PROBLEM STATEMENT: What should come back is the data below, word for word, minus any picture.

DATA FOR THIS EXERCISE:
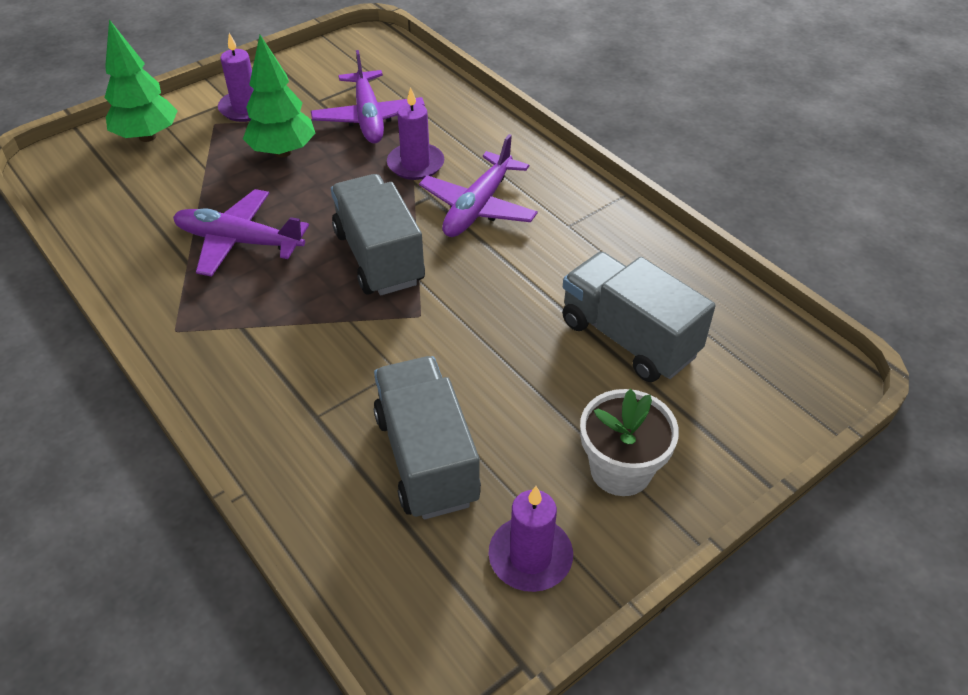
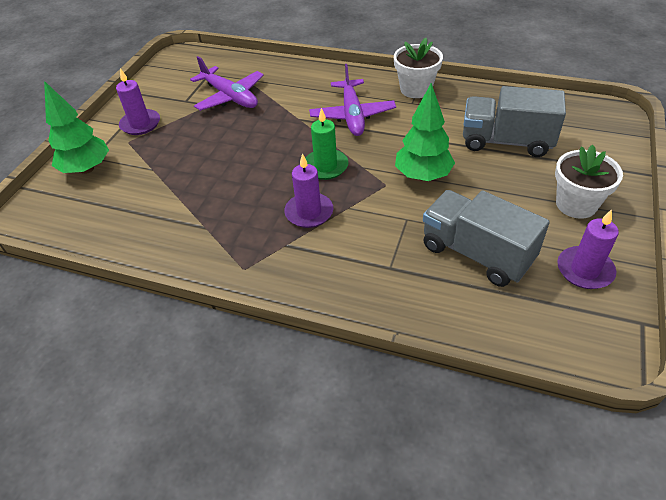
camera: 30 degrees left, 0 degrees up
(239, 241) = (226, 199): purple plane -> none
(283, 152) = (196, 137): green tree -> green tree (422, 176)
(379, 257) = (326, 166): grey truck -> green candle
(415, 164) = (289, 109): purple candle -> purple candle (309, 212)
(593, 209) = (416, 89): none -> white flower pot

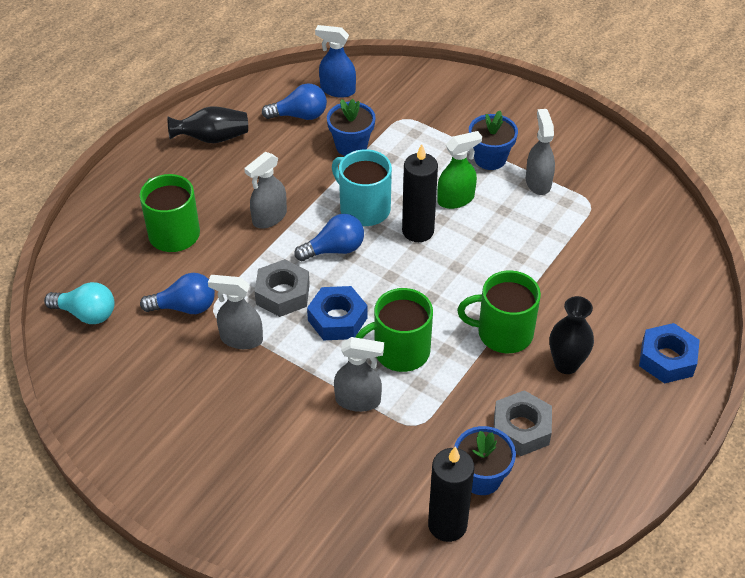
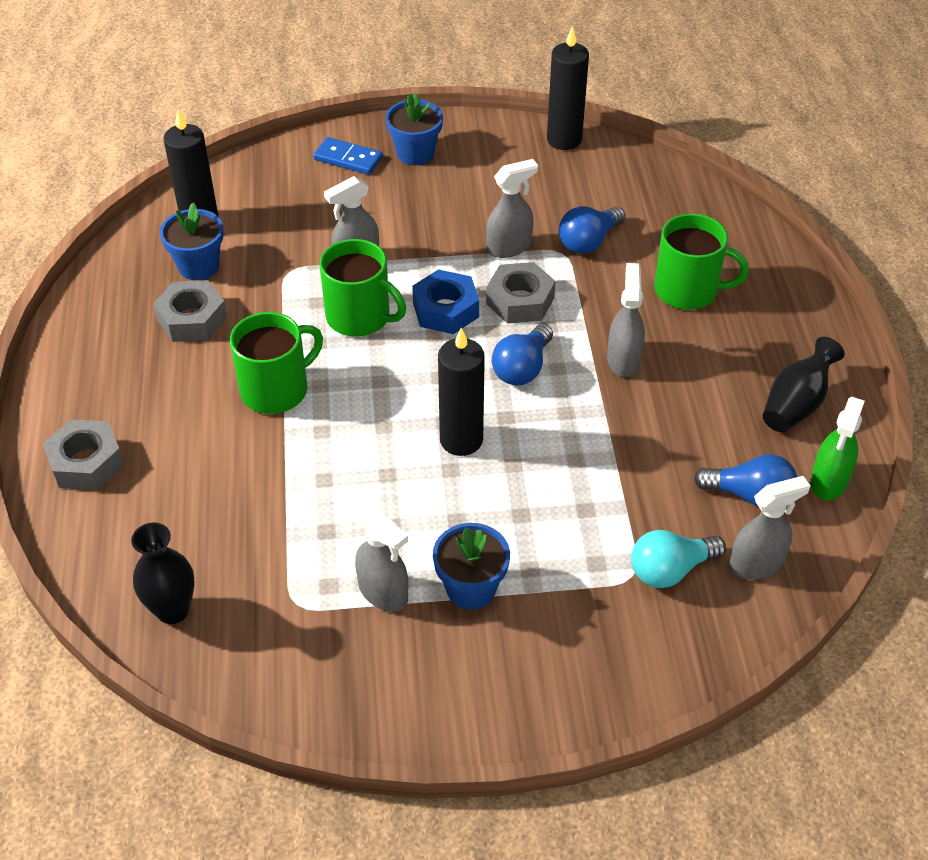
camera: 140 degrees right, 0 degrees up
(83, 408) = (564, 139): none -> black candle
(86, 314) = (658, 191): turquoise light bulb -> turquoise light bulb (670, 570)
(266, 512) = (348, 159): none -> blue domino
(299, 115) = (750, 495): blue light bulb -> blue light bulb turned 120 degrees counterclockwise
(337, 90) = (756, 563): blue spray bottle -> grey spray bottle
(351, 146) = (645, 495): blue flower pot -> blue flower pot (415, 153)
(364, 208) = (544, 429): turquoise mug -> none
(400, 351) = (359, 317): green mug -> green mug turned 90 degrees clockwise
(456, 199) = (458, 504): green spray bottle -> green spray bottle (828, 481)
(566, 364) = (189, 396): black vase -> black vase (173, 610)
(667, 359) = (86, 462): blue nut -> grey nut

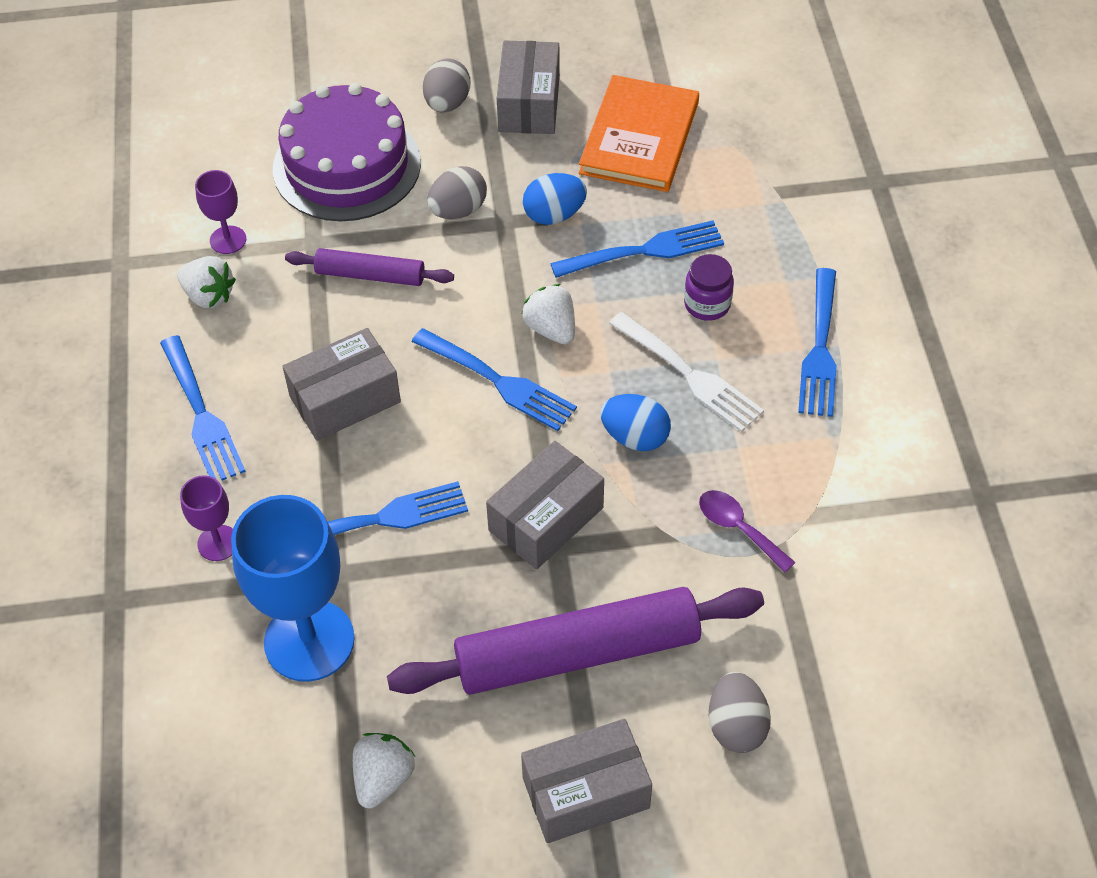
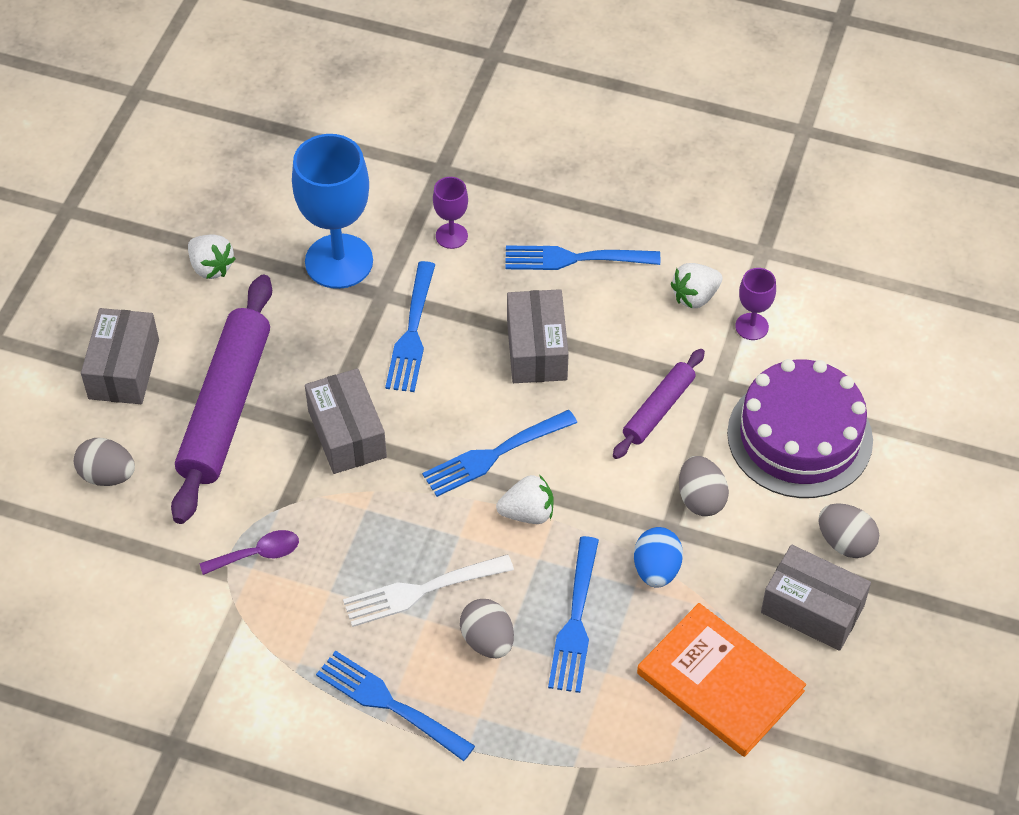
camera: 115 degrees right, 0 degrees up
(635, 437) = (384, 524): blue egg -> none
(707, 304) = (487, 640): purple jar -> grey egg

FINISHED EXERCISE:
camera: 30 degrees left, 0 degrees up
(239, 241) = (226, 199): purple plane -> none
(283, 152) = (196, 137): green tree -> green tree (422, 176)
(379, 257) = (326, 166): grey truck -> green candle
(415, 164) = (289, 109): purple candle -> purple candle (309, 212)
(593, 209) = (416, 89): none -> white flower pot

camera: 140 degrees right, 0 degrees up
(83, 408) = (564, 139): none -> black candle
(86, 314) = (658, 191): turquoise light bulb -> turquoise light bulb (670, 570)
(266, 512) = (348, 159): none -> blue domino
(299, 115) = (750, 495): blue light bulb -> blue light bulb turned 120 degrees counterclockwise
(337, 90) = (756, 563): blue spray bottle -> grey spray bottle
(351, 146) = (645, 495): blue flower pot -> blue flower pot (415, 153)
(364, 208) = (544, 429): turquoise mug -> none
(400, 351) = (359, 317): green mug -> green mug turned 90 degrees clockwise
(456, 199) = (458, 504): green spray bottle -> green spray bottle (828, 481)
(566, 364) = (189, 396): black vase -> black vase (173, 610)
(667, 359) = (86, 462): blue nut -> grey nut

camera: 115 degrees right, 0 degrees up
(635, 437) = (384, 524): blue egg -> none
(707, 304) = (487, 640): purple jar -> grey egg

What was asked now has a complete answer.